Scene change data
....
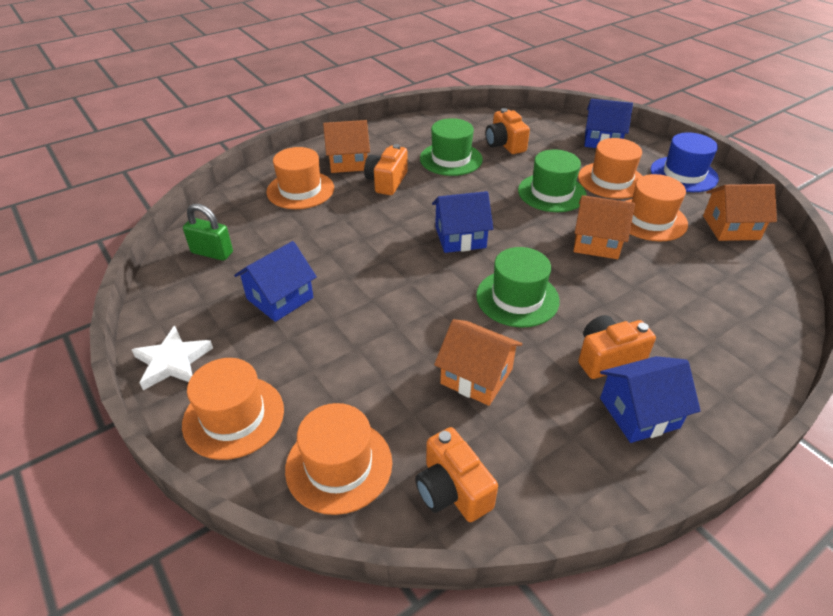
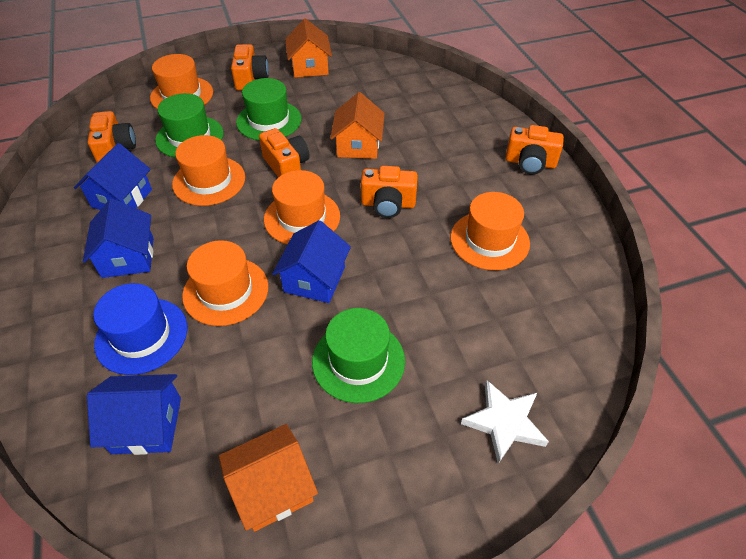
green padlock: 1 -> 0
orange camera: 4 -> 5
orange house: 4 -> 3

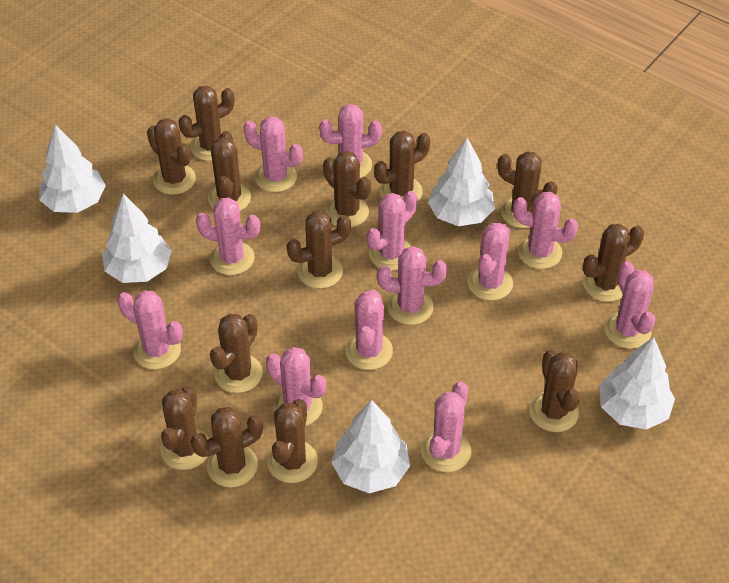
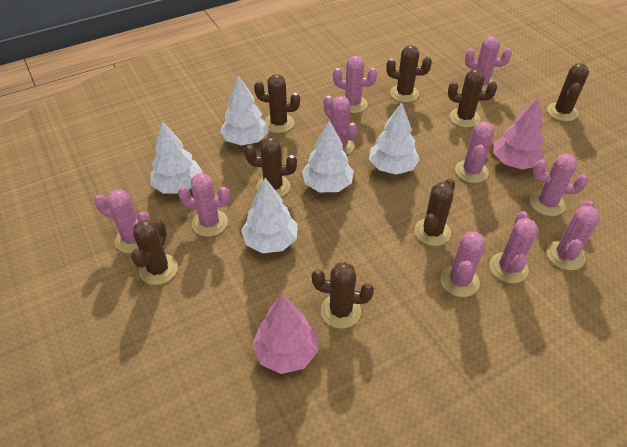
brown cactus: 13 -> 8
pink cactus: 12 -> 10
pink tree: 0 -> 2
....
• **Prompt**
The copy must begin at the line containing "orange house: 4 -> 3" and end at the last line of the data above, with every line retyped exactly and no pictures included.

• **Written solution**
orange house: 4 -> 3

brown cactus: 13 -> 8
pink cactus: 12 -> 10
pink tree: 0 -> 2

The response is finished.